▶ **INSTRUCTIONS FOR THE TASK**
Take the records below and retype them line by line, from the first line through the one containing "D5: diode (A NET8, K"; stop there.

(DATASET ENTRIES)

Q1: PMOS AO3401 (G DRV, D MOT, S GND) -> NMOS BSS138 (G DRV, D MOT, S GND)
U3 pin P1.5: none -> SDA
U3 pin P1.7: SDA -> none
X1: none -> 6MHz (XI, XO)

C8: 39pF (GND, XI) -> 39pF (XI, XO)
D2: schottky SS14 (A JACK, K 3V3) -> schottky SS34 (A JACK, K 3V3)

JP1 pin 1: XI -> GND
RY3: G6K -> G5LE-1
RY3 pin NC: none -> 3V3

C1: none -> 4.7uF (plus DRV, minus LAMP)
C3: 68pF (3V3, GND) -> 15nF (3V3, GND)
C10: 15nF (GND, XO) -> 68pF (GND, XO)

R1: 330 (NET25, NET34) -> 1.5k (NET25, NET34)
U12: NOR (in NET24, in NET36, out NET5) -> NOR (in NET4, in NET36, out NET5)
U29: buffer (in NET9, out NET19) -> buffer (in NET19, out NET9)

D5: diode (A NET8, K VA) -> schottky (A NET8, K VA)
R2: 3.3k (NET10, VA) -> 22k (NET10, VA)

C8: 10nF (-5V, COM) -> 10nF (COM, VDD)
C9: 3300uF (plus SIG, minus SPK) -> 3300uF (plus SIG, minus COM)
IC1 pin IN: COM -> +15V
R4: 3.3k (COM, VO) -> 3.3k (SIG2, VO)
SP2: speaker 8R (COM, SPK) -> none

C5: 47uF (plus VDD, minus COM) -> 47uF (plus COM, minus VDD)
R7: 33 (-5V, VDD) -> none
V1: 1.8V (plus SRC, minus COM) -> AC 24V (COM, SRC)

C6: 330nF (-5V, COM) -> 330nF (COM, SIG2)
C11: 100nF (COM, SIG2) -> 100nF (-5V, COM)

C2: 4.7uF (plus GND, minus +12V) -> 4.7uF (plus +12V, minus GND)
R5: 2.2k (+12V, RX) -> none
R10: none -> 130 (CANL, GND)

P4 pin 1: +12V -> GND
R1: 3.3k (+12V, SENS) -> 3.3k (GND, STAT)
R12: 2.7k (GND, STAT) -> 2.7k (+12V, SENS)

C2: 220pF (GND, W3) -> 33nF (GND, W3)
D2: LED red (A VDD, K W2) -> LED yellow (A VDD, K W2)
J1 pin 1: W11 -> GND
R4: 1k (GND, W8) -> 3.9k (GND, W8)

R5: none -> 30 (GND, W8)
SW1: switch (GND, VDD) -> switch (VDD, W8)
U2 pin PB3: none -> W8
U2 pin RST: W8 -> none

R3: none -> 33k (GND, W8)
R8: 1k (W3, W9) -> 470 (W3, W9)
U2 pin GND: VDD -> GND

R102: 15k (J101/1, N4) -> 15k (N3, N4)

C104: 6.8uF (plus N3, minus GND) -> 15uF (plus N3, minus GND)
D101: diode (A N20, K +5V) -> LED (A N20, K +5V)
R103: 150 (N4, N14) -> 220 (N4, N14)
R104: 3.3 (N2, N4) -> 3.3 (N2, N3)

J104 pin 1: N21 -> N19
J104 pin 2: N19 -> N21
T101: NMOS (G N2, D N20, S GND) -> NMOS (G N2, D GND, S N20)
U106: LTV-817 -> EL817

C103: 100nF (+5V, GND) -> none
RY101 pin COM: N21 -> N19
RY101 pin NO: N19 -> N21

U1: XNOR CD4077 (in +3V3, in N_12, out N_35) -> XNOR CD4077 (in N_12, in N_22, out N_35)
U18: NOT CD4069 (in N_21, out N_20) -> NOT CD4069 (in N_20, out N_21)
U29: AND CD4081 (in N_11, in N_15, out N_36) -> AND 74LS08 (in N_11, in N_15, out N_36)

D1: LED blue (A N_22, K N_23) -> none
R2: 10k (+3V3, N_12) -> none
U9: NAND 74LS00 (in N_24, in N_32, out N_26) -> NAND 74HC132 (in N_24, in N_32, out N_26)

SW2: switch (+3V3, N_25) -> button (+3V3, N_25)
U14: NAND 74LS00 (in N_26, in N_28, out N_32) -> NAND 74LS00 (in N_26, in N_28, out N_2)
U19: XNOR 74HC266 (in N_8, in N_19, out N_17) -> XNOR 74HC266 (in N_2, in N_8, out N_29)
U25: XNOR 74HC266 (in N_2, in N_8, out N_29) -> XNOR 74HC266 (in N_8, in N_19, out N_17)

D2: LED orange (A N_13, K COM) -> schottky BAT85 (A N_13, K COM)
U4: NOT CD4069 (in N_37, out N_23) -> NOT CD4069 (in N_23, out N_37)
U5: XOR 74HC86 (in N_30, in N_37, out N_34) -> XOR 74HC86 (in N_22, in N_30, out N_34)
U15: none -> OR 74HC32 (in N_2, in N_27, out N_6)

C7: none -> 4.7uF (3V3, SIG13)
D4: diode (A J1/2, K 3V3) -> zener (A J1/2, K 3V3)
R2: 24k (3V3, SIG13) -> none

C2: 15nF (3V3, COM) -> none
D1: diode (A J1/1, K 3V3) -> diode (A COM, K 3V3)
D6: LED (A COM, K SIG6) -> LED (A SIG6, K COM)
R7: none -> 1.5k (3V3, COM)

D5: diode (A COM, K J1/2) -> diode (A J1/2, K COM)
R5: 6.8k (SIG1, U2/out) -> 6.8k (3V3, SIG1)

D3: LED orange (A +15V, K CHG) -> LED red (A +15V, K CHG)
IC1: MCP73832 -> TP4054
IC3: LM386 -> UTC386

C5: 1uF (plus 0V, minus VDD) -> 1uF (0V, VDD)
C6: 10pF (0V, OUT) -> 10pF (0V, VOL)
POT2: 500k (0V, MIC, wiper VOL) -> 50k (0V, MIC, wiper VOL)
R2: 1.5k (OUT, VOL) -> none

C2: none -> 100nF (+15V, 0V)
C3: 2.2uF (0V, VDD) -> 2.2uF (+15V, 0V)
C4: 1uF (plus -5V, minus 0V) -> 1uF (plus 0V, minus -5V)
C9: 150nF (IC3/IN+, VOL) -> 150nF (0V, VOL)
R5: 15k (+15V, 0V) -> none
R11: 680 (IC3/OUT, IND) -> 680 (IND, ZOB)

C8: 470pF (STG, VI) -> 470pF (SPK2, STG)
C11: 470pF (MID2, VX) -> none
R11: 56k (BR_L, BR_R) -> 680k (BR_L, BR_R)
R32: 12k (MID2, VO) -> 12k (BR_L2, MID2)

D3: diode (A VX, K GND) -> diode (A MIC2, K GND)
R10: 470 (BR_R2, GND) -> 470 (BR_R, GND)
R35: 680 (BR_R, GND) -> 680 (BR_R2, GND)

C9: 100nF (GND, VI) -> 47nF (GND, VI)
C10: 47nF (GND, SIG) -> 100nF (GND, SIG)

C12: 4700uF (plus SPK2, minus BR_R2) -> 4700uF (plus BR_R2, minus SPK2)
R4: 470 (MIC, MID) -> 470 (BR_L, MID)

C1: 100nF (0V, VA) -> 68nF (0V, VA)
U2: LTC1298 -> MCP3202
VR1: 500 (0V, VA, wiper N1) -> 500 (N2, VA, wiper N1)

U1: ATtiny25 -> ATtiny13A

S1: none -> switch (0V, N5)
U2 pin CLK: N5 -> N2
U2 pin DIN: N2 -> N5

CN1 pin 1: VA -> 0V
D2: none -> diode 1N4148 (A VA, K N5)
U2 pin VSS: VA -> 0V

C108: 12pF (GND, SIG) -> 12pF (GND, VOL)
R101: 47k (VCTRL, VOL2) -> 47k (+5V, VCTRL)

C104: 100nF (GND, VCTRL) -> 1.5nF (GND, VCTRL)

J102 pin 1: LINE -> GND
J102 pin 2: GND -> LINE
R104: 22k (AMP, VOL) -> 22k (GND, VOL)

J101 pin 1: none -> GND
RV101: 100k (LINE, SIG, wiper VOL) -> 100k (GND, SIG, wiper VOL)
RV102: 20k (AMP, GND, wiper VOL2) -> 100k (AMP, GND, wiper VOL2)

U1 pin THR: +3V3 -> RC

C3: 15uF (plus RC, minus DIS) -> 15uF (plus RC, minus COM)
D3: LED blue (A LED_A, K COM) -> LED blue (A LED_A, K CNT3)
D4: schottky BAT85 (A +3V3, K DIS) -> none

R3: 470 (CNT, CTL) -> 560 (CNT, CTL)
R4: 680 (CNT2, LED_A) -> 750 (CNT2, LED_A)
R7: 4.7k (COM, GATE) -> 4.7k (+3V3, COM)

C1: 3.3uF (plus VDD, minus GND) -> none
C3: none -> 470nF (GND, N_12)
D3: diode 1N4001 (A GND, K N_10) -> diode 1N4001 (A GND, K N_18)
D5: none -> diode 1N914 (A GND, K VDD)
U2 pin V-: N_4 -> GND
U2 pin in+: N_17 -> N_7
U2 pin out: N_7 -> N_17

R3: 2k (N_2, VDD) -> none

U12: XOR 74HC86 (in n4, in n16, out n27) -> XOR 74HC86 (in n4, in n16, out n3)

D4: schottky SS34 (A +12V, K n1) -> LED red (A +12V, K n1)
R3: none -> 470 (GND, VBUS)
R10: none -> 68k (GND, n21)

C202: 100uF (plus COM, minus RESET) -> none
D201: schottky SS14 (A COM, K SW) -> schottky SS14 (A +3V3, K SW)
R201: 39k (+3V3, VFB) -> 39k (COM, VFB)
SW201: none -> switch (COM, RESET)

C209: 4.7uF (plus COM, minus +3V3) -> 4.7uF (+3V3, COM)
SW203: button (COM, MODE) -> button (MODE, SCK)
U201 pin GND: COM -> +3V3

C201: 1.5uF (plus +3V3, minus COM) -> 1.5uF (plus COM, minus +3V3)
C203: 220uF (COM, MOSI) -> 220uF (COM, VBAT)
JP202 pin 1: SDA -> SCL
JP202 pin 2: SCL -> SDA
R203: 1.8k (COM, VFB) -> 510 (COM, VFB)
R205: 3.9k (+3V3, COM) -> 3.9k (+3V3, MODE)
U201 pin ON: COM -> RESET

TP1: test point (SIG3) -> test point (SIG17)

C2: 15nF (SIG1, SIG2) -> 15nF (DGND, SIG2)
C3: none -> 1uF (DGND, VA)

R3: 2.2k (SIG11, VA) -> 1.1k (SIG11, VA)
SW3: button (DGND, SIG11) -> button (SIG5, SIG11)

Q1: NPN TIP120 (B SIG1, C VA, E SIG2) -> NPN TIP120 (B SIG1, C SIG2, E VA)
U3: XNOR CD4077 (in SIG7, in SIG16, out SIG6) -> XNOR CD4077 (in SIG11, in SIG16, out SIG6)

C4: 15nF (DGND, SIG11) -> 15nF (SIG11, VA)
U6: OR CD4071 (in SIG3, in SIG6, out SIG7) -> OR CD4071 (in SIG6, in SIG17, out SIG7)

(End DATASET ENTRIES)

▶ **SOLUTION FOR THIS TASK**
Q1: PMOS AO3401 (G DRV, D MOT, S GND) -> NMOS BSS138 (G DRV, D MOT, S GND)
U3 pin P1.5: none -> SDA
U3 pin P1.7: SDA -> none
X1: none -> 6MHz (XI, XO)

C8: 39pF (GND, XI) -> 39pF (XI, XO)
D2: schottky SS14 (A JACK, K 3V3) -> schottky SS34 (A JACK, K 3V3)

JP1 pin 1: XI -> GND
RY3: G6K -> G5LE-1
RY3 pin NC: none -> 3V3

C1: none -> 4.7uF (plus DRV, minus LAMP)
C3: 68pF (3V3, GND) -> 15nF (3V3, GND)
C10: 15nF (GND, XO) -> 68pF (GND, XO)

R1: 330 (NET25, NET34) -> 1.5k (NET25, NET34)
U12: NOR (in NET24, in NET36, out NET5) -> NOR (in NET4, in NET36, out NET5)
U29: buffer (in NET9, out NET19) -> buffer (in NET19, out NET9)

D5: diode (A NET8, K VA) -> schottky (A NET8, K VA)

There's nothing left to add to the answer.